==== SOURCE INFORMATION

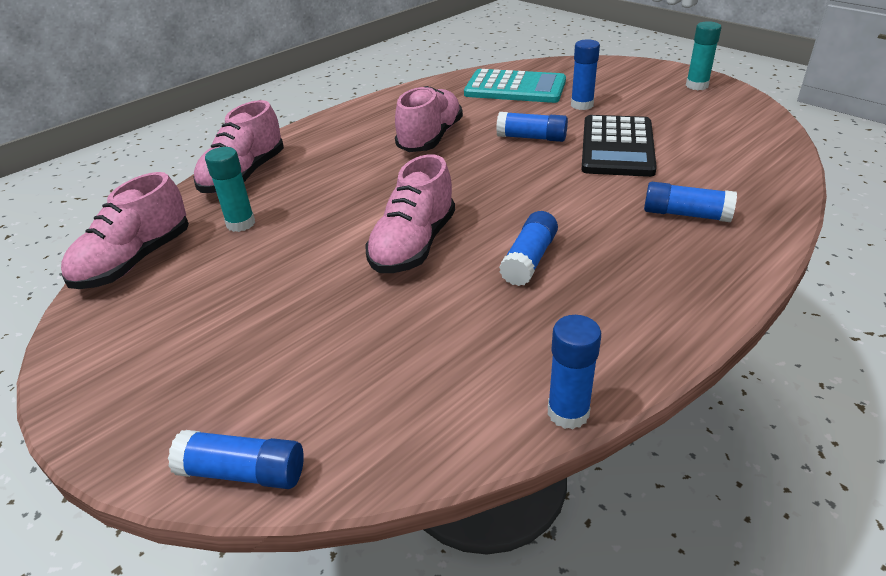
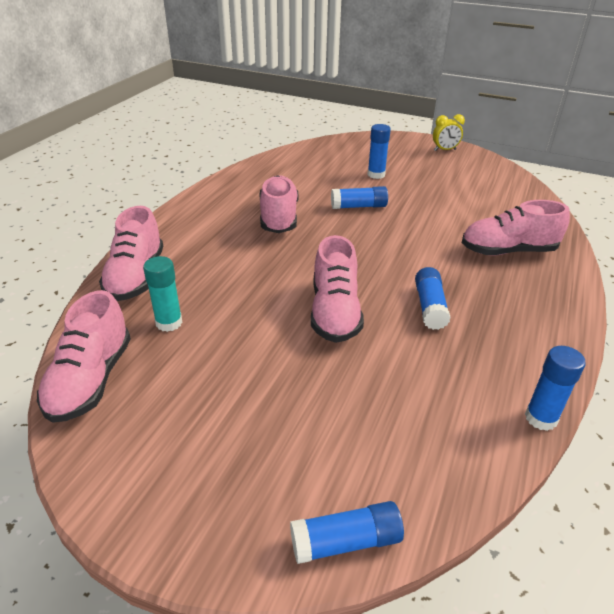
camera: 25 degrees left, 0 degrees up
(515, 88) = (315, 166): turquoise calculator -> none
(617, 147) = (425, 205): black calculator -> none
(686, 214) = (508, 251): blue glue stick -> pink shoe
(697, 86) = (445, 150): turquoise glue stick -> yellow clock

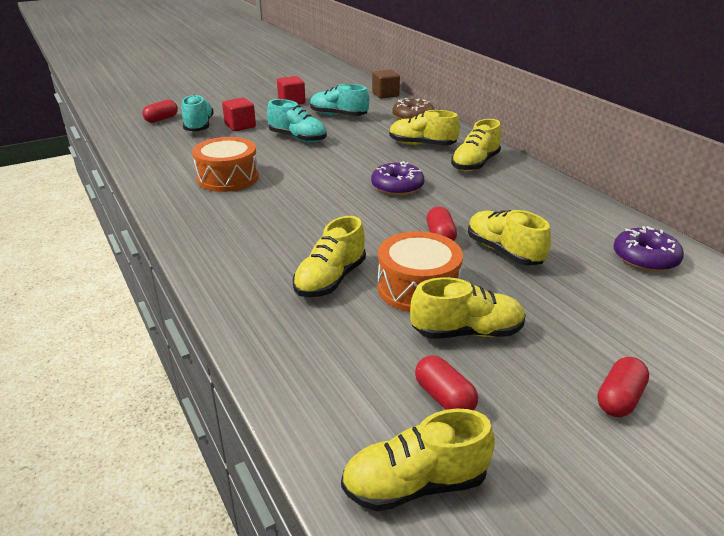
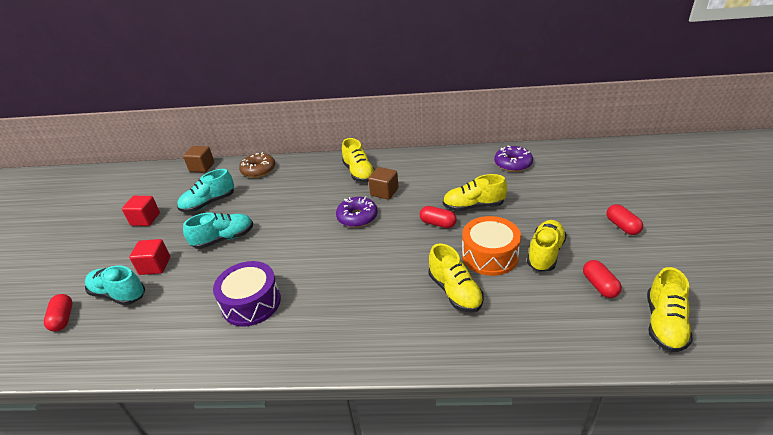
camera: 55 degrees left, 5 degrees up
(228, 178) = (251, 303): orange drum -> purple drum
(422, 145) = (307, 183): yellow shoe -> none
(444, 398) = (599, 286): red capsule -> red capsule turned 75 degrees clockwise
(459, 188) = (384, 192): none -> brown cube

========

WHAT TO DO:
Go through the material above and retype every line exactly, without the images.

OUTPUT FOR THIS TASK:
camera: 25 degrees left, 0 degrees up
(515, 88) = (315, 166): turquoise calculator -> none
(617, 147) = (425, 205): black calculator -> none
(686, 214) = (508, 251): blue glue stick -> pink shoe
(697, 86) = (445, 150): turquoise glue stick -> yellow clock

camera: 55 degrees left, 5 degrees up
(228, 178) = (251, 303): orange drum -> purple drum
(422, 145) = (307, 183): yellow shoe -> none
(444, 398) = (599, 286): red capsule -> red capsule turned 75 degrees clockwise
(459, 188) = (384, 192): none -> brown cube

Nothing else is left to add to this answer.